* _TASK TO COMPLETE_
Return each line of the records holding the string "black".

* _EXTRACTED MATERIAL_
***
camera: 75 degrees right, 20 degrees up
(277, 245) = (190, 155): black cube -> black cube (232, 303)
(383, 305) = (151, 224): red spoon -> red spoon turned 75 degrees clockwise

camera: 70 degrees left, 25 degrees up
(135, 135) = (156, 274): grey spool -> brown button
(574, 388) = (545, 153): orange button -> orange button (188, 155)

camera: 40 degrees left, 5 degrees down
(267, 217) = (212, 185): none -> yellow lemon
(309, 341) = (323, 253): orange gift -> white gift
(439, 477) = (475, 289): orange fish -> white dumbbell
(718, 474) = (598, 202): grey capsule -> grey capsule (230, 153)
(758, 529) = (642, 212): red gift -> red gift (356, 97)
***
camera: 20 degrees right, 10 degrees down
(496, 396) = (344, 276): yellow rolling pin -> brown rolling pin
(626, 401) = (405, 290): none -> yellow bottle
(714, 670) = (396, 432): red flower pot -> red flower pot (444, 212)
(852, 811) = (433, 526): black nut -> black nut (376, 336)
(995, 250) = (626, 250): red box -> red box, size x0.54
***
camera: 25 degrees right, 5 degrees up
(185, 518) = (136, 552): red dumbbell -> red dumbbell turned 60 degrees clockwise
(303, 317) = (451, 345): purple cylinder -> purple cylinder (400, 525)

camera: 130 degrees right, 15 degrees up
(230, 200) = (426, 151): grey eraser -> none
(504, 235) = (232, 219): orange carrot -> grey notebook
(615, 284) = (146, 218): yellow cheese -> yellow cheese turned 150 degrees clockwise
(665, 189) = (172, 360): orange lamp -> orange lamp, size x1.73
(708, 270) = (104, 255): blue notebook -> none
***
* _OUTPUT_
(277, 245) = (190, 155): black cube -> black cube (232, 303)
(852, 811) = (433, 526): black nut -> black nut (376, 336)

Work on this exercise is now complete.